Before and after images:
------------------------------------------------------------------------

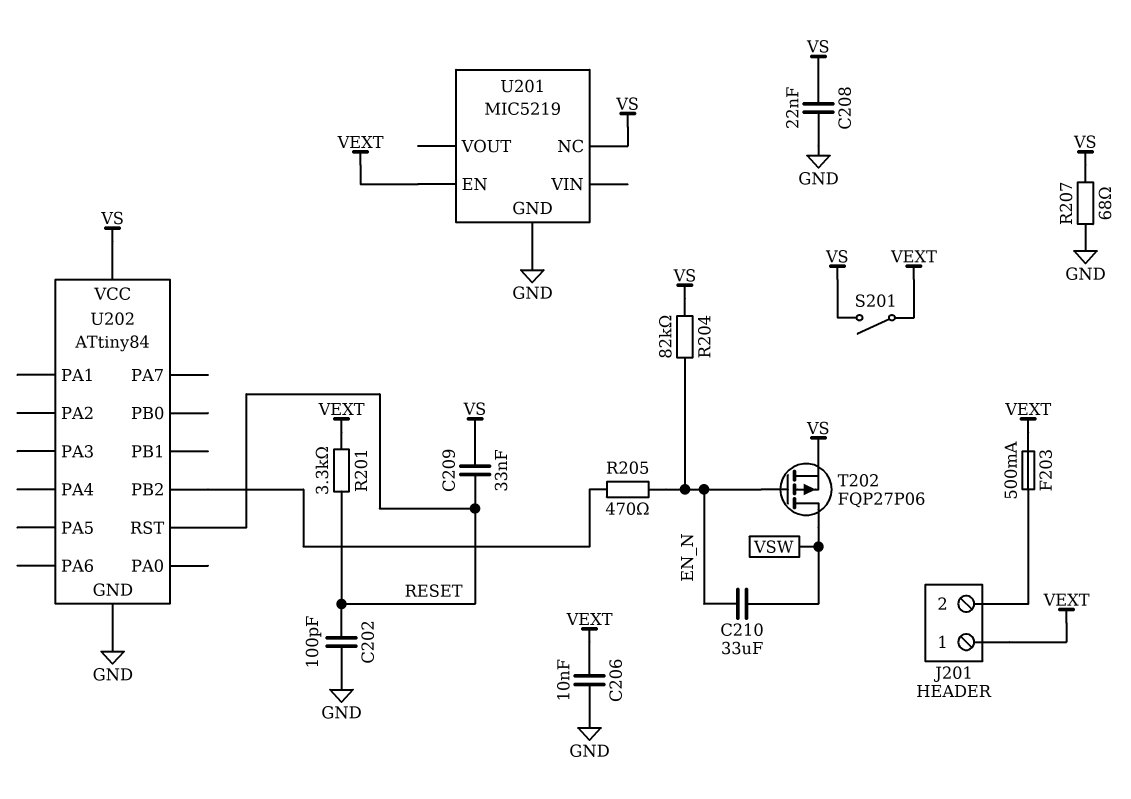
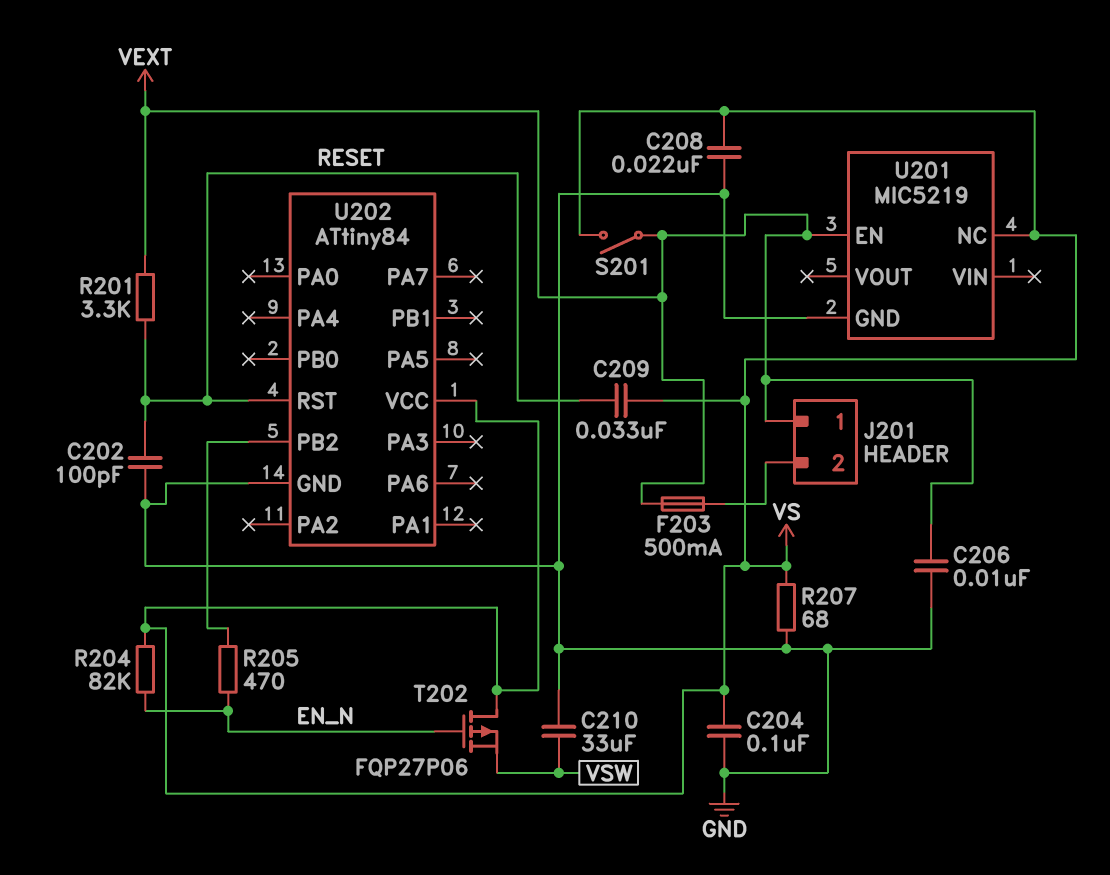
C204: none -> 100nF (GND, VS)
C210: 33uF (EN_N, VSW) -> 33uF (GND, VSW)
T202: PMOS FQP27P06 (G EN_N, D VSW, S VS) -> PMOS FQP27P06 (G EN_N, D VS, S VSW)

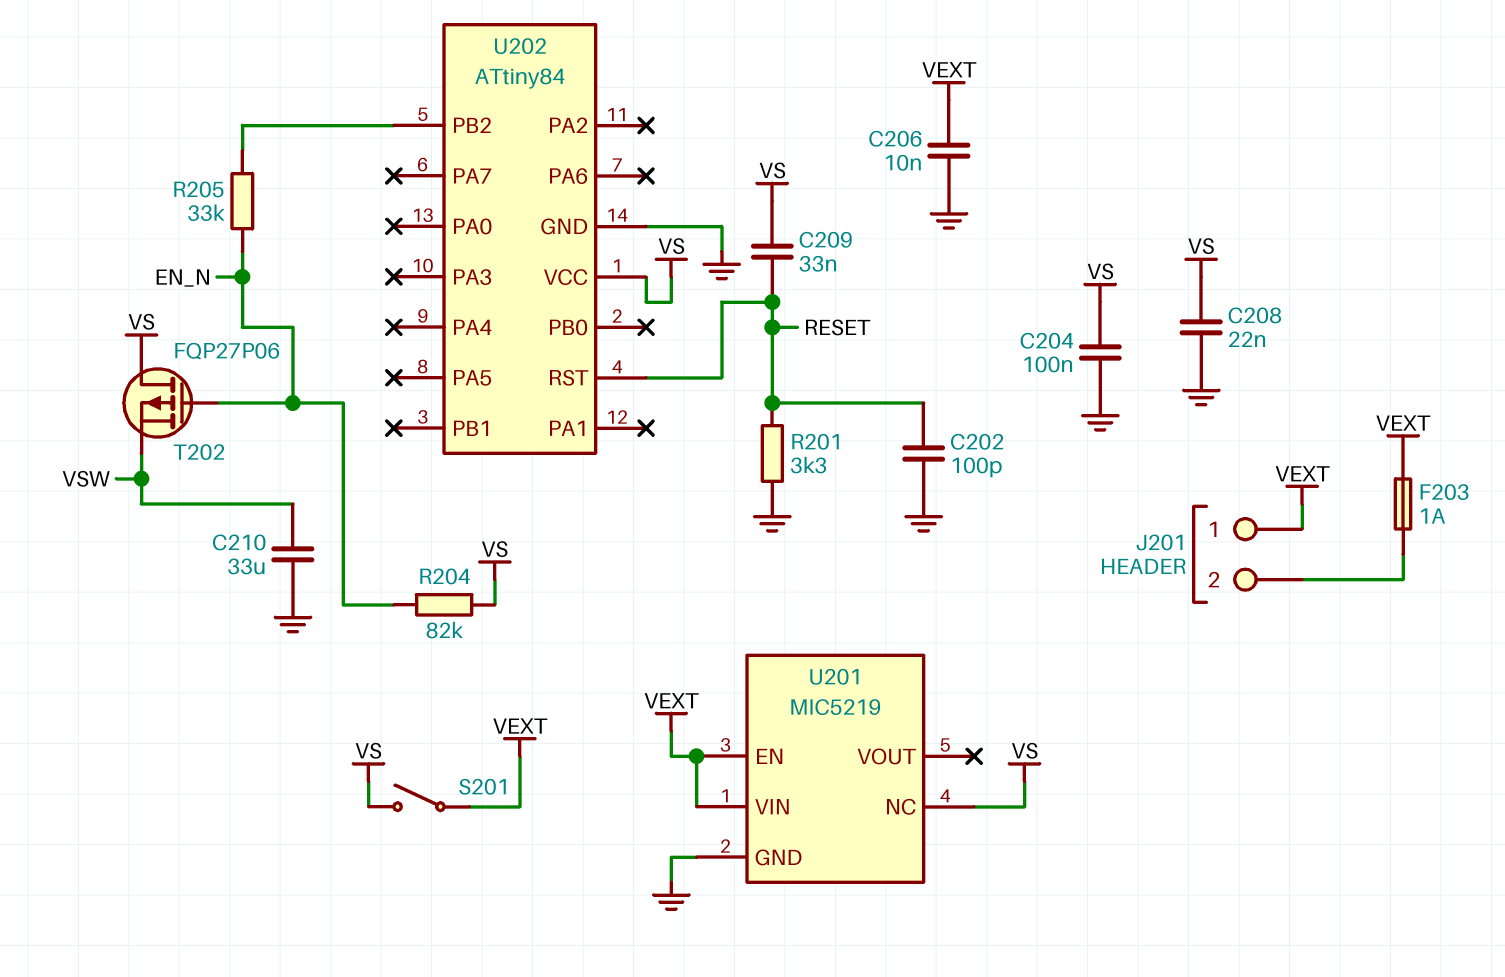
F203: 500mA (J201/2, VEXT) -> 1A (J201/2, VEXT)
R201: 3.3k (RESET, VEXT) -> 3.3k (GND, RESET)
R205: 470 (EN_N, U202/PB2) -> 33k (EN_N, U202/PB2)
R207: 68 (GND, VS) -> none
U201 pin VIN: none -> VEXT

------------------------------------------------------------------------

REQUIREMENT: Print each entry precisely as written; the pictures stay out.

EXERCISE OUTPUT:
C204: none -> 100nF (GND, VS)
C210: 33uF (EN_N, VSW) -> 33uF (GND, VSW)
T202: PMOS FQP27P06 (G EN_N, D VSW, S VS) -> PMOS FQP27P06 (G EN_N, D VS, S VSW)

F203: 500mA (J201/2, VEXT) -> 1A (J201/2, VEXT)
R201: 3.3k (RESET, VEXT) -> 3.3k (GND, RESET)
R205: 470 (EN_N, U202/PB2) -> 33k (EN_N, U202/PB2)
R207: 68 (GND, VS) -> none
U201 pin VIN: none -> VEXT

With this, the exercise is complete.